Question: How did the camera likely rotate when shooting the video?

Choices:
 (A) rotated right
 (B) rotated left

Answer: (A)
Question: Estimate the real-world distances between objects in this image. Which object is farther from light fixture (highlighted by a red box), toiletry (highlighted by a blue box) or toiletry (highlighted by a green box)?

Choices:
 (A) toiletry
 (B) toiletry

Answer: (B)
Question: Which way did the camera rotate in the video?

WHAT IS EXPECTED: Please format the material above as a JSON list of strings, one string for each line, with the blank lines left out.

FINISHED EXERCISE:
[
  "Question: How did the camera likely rotate when shooting the video?",
  "Choices:",
  " (A) rotated right",
  " (B) rotated left",
  "Answer: (A)",
  "Question: Estimate the real-world distances between objects in this image. Which object is farther from light fixture (highlighted by a red box), toiletry (highlighted by a blue box) or toiletry (highlighted by a green box)?",
  "Choices:",
  " (A) toiletry",
  " (B) toiletry",
  "Answer: (B)",
  "Question: Which way did the camera rotate in the video?"
]